## EXERCISE OBJECTIVE
Write out exactly the lines below starting at the one containing "(445, 357) = (361, 173): none -> red carton" and ending at the one containing "(667, 272) = (677, 527): purple". Omit every picture.

## DATA SECTION
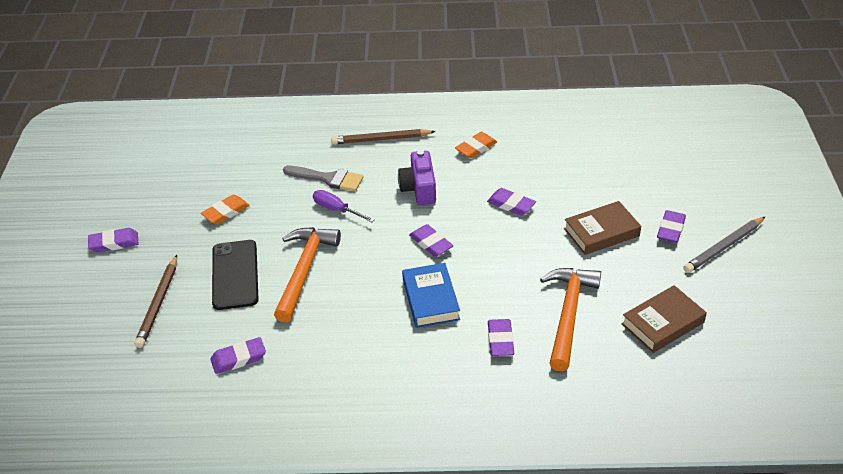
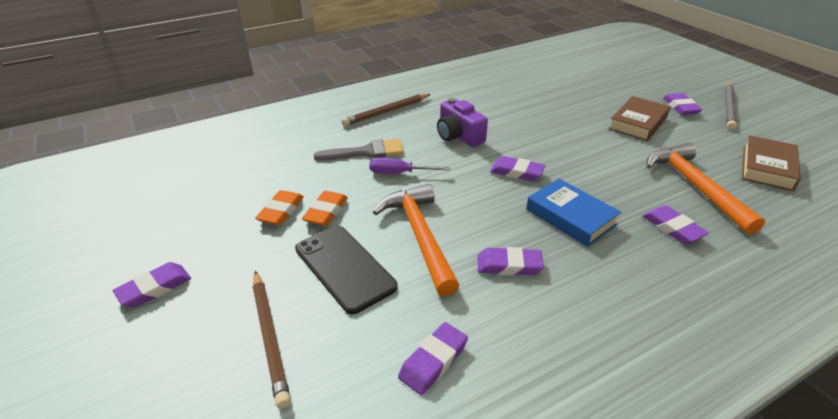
camera: 30 degrees left, 5 degrees down
(476, 148) = (474, 97): orange eraser -> orange eraser (326, 211)
(511, 204) = (548, 125): purple eraser -> purple eraser (509, 265)

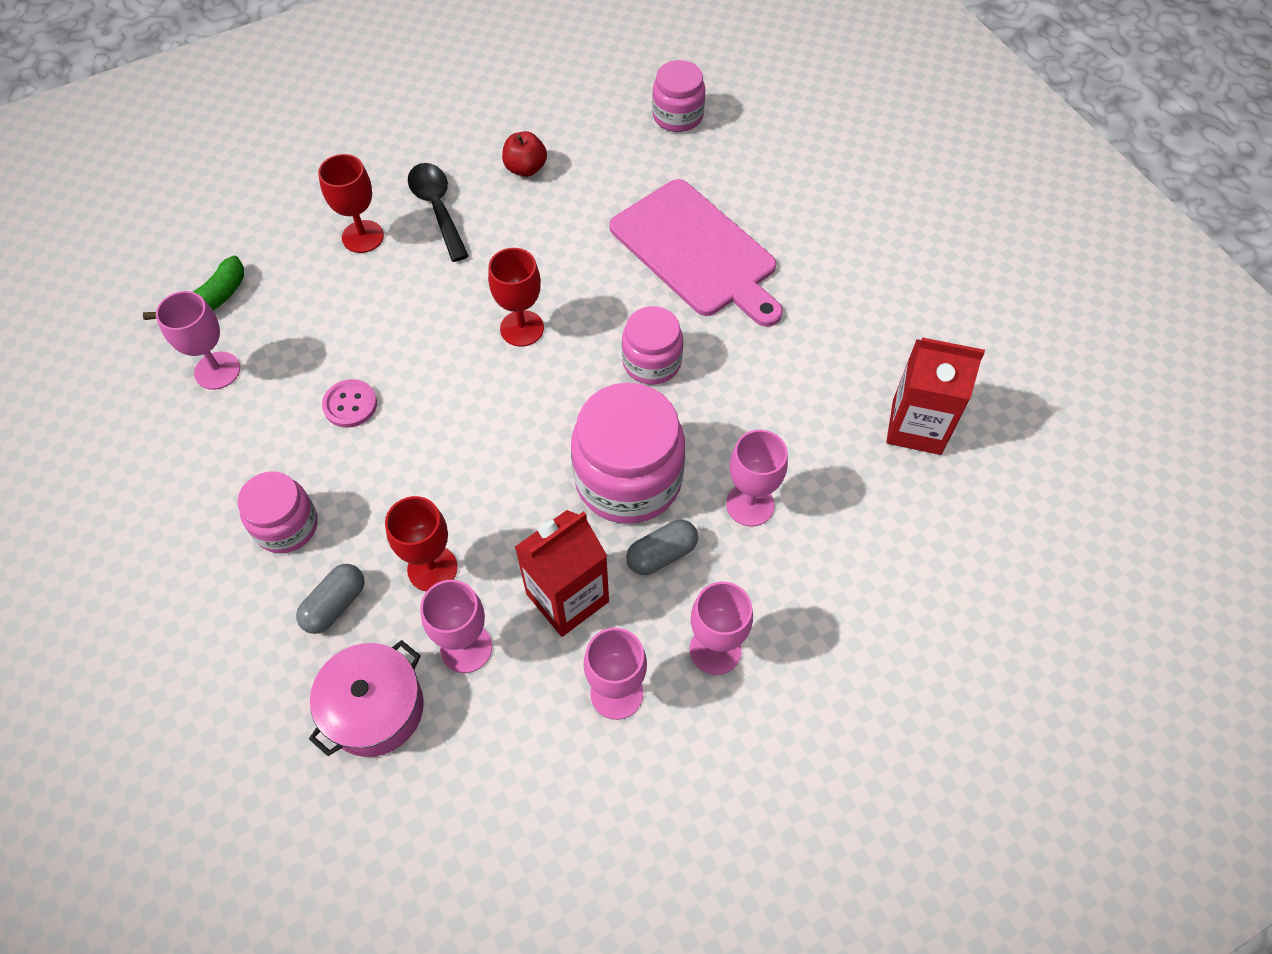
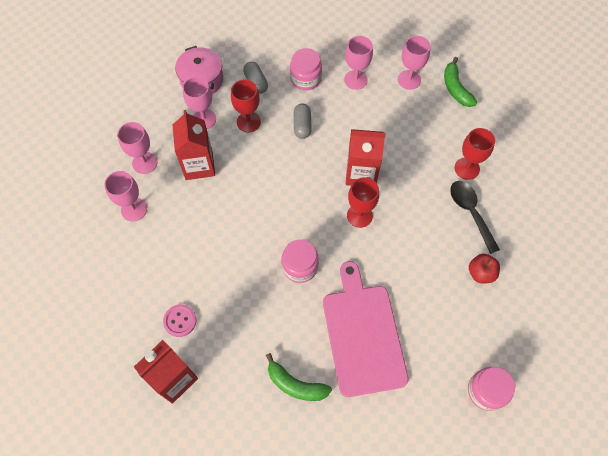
camera: 120 degrees right, 5 degrees up
(350, 405) = (356, 123): pink button -> pink button (180, 321)
(437, 208) = (470, 212): black spoon -> black spoon turned 120 degrees counterclockwise
(445, 357) = (361, 173): none -> red carton
(628, 479) = (239, 219): pink jar -> none
(662, 554) = (192, 212): grey capsule -> grey capsule (302, 125)
(697, 251) = (362, 334): pink cutting board -> pink cutting board turned 90 degrees clockwise
(750, 504) = (189, 265): pink goblet -> pink goblet (355, 80)
(813, 290) = (295, 384): none -> green banana

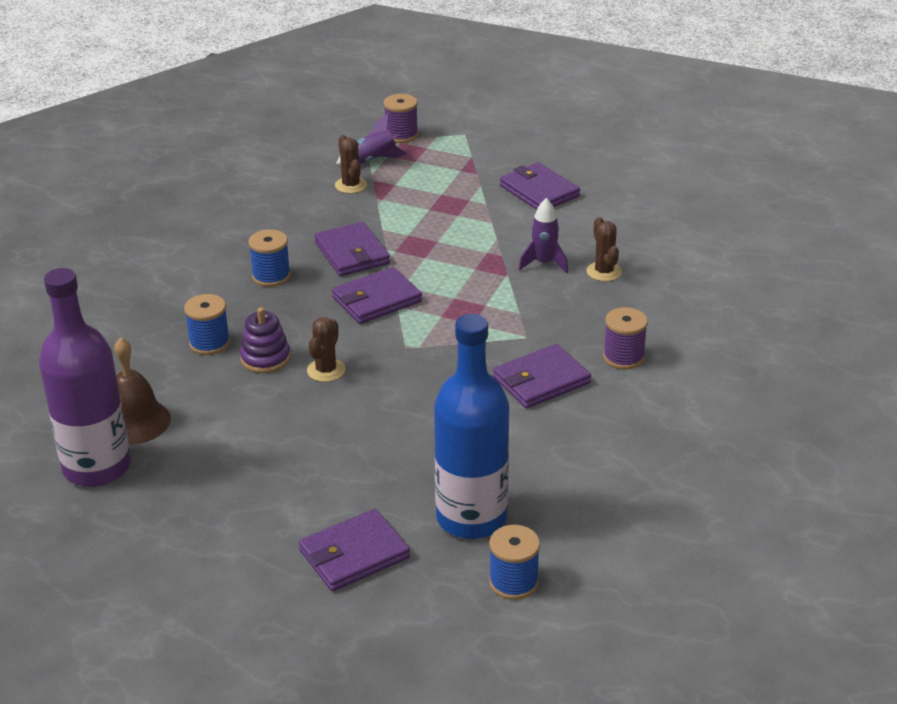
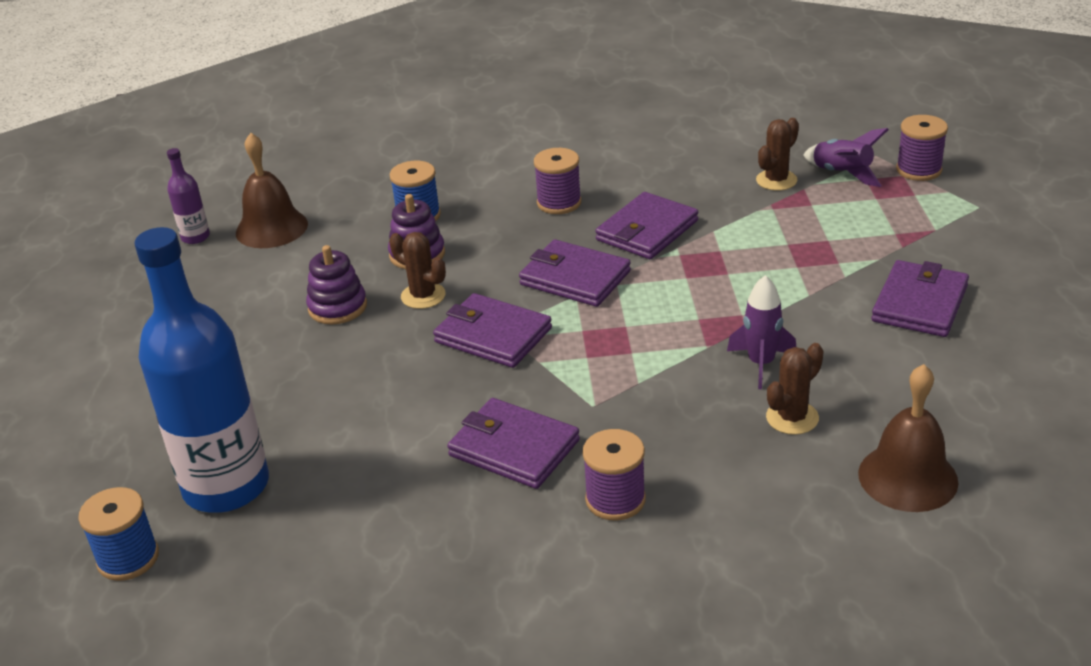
camera: 65 degrees right, 0 degrees up
(97, 467) = (195, 237): purple bottle -> purple bottle, size x0.43
(271, 276) = (559, 203): blue spool -> purple spool
(296, 414) = (337, 307): none -> purple stacking toy
(326, 370) = (423, 296): brown cactus -> brown cactus turned 45 degrees clockwise
(354, 554) = (132, 428): purple wallet -> purple wallet (493, 335)
(685, 255) = (908, 477): none -> brown bell

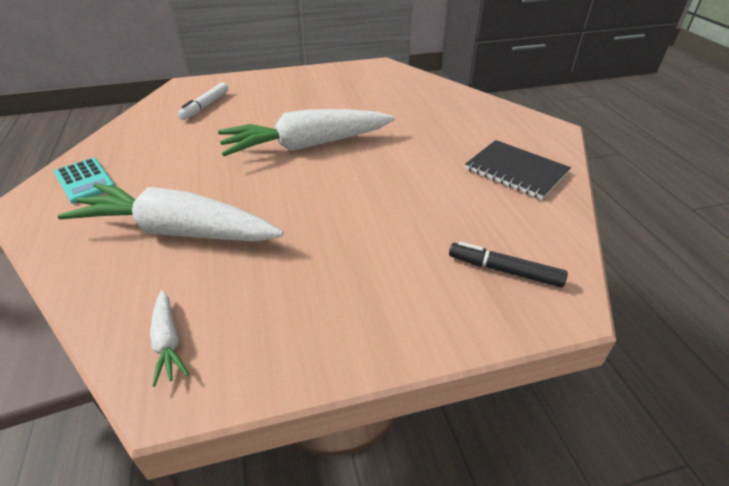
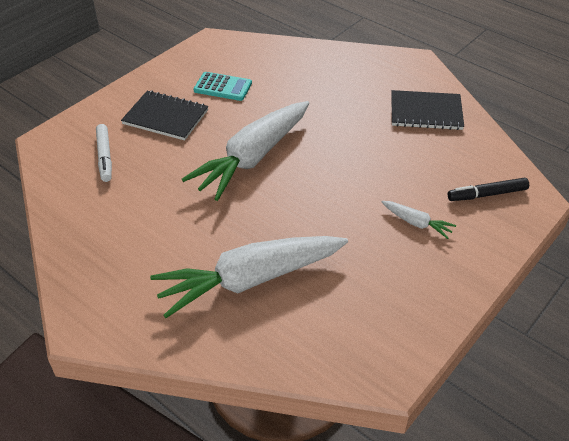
camera: 35 degrees left, 5 degrees up
(85, 181) = (106, 282): turquoise calculator -> turquoise calculator (223, 87)
(168, 342) = (349, 350): white carrot -> white carrot (416, 223)
(280, 98) = (166, 117): none -> black notebook

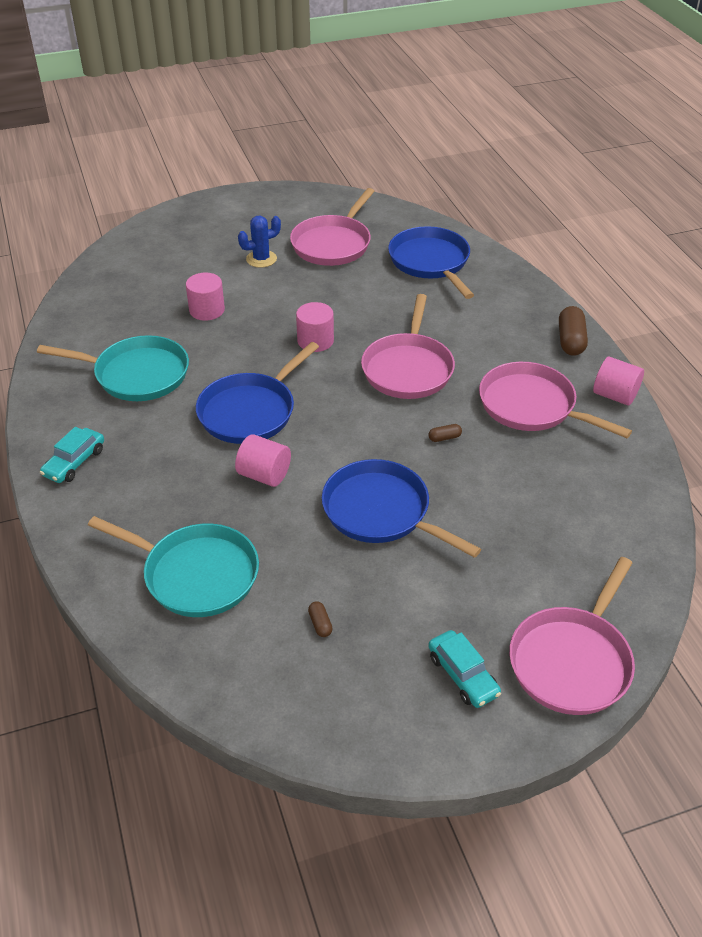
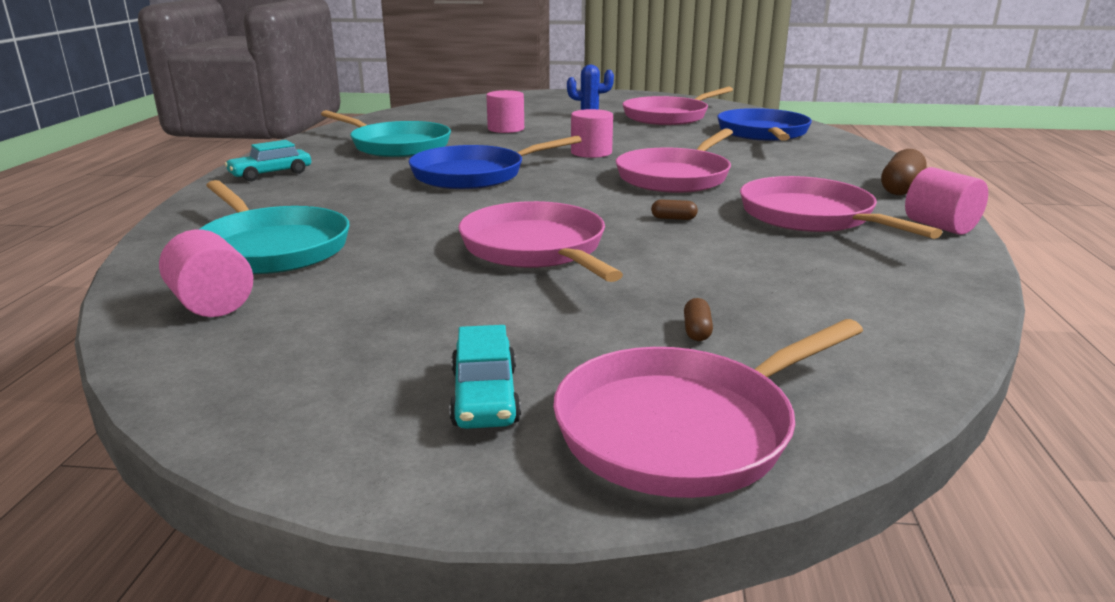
camera: 25 degrees right, 20 degrees down
(264, 475) = (436, 207): pink cylinder -> pink cylinder (212, 304)
(320, 624) = (352, 308): brown capsule -> brown capsule (696, 331)
(381, 511) = (536, 249): blue pan -> pink pan

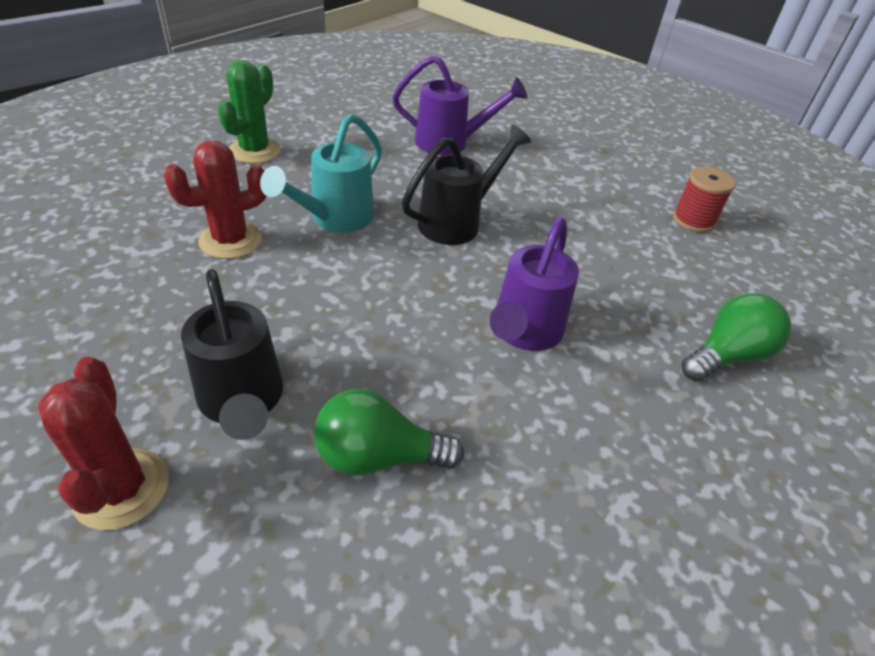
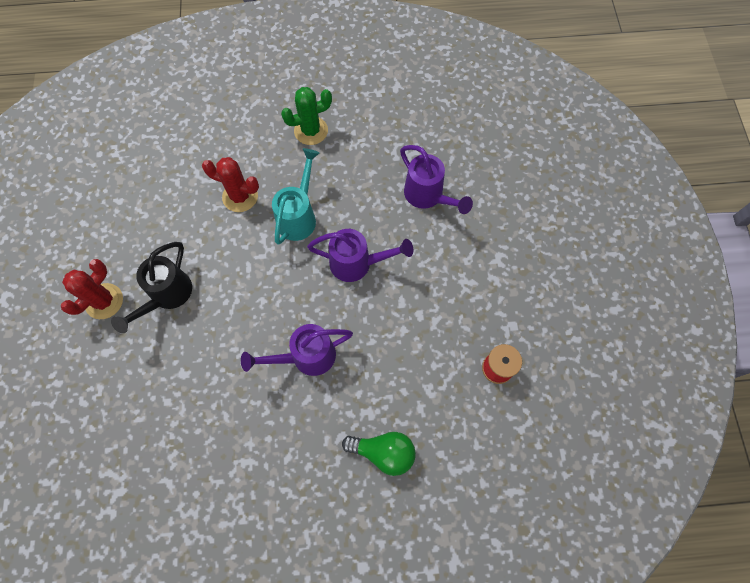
camera: 50 degrees right, 25 degrees up
(334, 219) = (299, 216): turquoise watering can -> turquoise watering can turned 120 degrees clockwise
(378, 456) = (187, 362): green light bulb -> none
(457, 222) = (357, 264): black watering can -> purple watering can

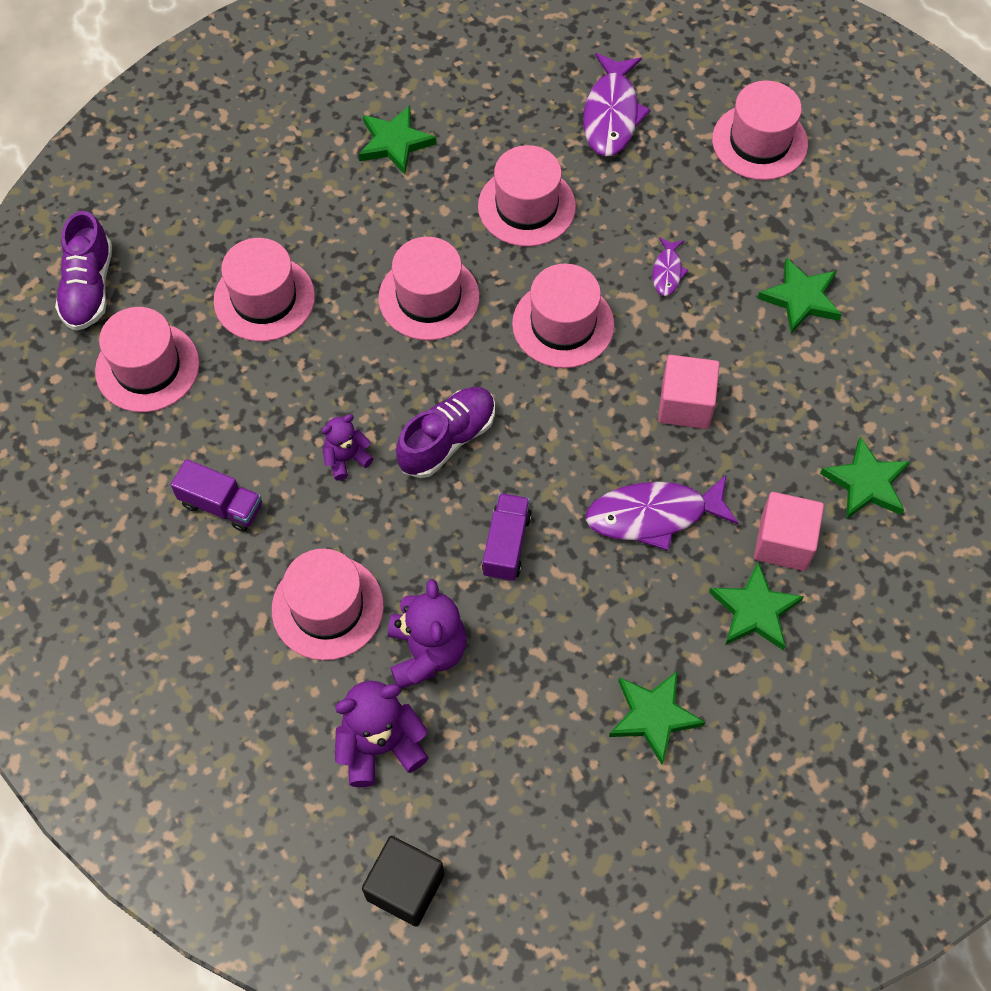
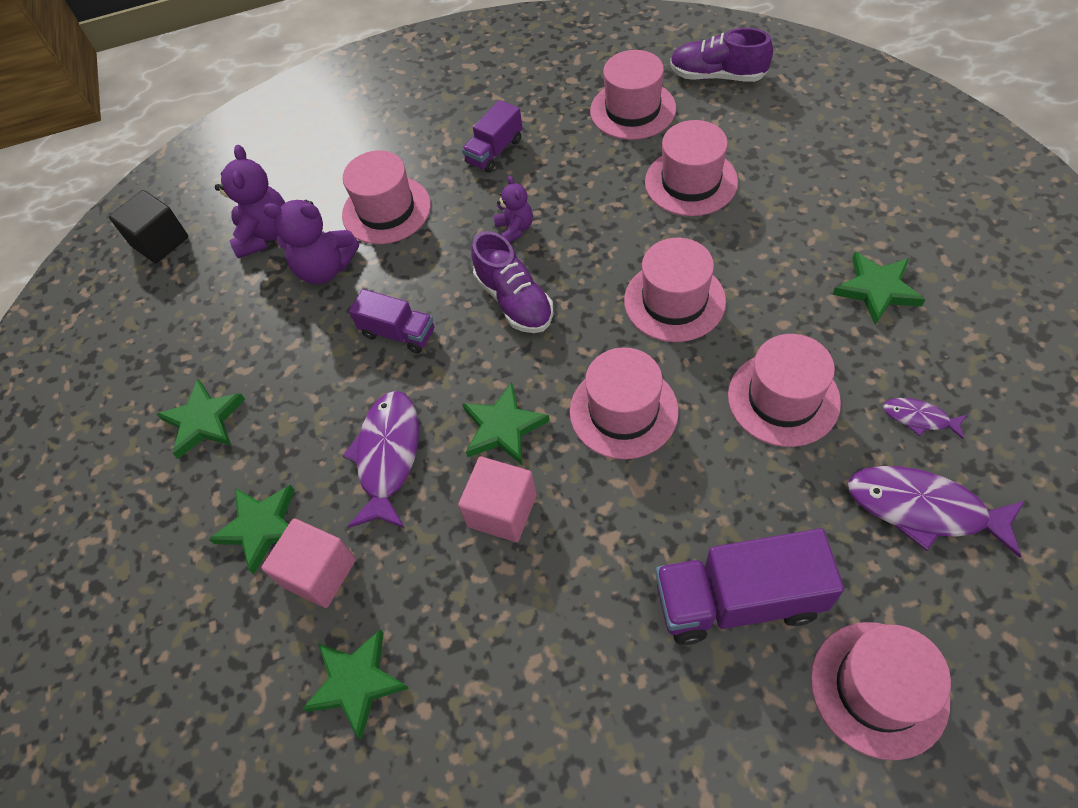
camera: 110 degrees right, 5 degrees down
(667, 272) = (677, 527): purple fish -> purple fish (919, 418)
(718, 226) = (738, 600): none -> purple truck
(801, 298) = (617, 676): green star -> green star (503, 427)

## TASK RESULT
(445, 357) = (361, 173): none -> red carton
(628, 479) = (239, 219): pink jar -> none
(662, 554) = (192, 212): grey capsule -> grey capsule (302, 125)
(697, 251) = (362, 334): pink cutting board -> pink cutting board turned 90 degrees clockwise
(750, 504) = (189, 265): pink goblet -> pink goblet (355, 80)
(813, 290) = (295, 384): none -> green banana

camera: 65 degrees right, 0 degrees up
(97, 467) = (195, 237): purple bottle -> purple bottle, size x0.43
(271, 276) = (559, 203): blue spool -> purple spool
(296, 414) = (337, 307): none -> purple stacking toy
(326, 370) = (423, 296): brown cactus -> brown cactus turned 45 degrees clockwise
(354, 554) = (132, 428): purple wallet -> purple wallet (493, 335)
(685, 255) = (908, 477): none -> brown bell

camera: 35 degrees left, 5 degrees up
(85, 181) = (106, 282): turquoise calculator -> turquoise calculator (223, 87)
(168, 342) = (349, 350): white carrot -> white carrot (416, 223)
(280, 98) = (166, 117): none -> black notebook

camera: 25 degrees right, 20 degrees down
(264, 475) = (436, 207): pink cylinder -> pink cylinder (212, 304)
(320, 624) = (352, 308): brown capsule -> brown capsule (696, 331)
(381, 511) = (536, 249): blue pan -> pink pan

camera: 50 degrees right, 25 degrees up
(334, 219) = (299, 216): turquoise watering can -> turquoise watering can turned 120 degrees clockwise
(378, 456) = (187, 362): green light bulb -> none
(457, 222) = (357, 264): black watering can -> purple watering can

camera: 110 degrees right, 5 degrees down
(667, 272) = (677, 527): purple fish -> purple fish (919, 418)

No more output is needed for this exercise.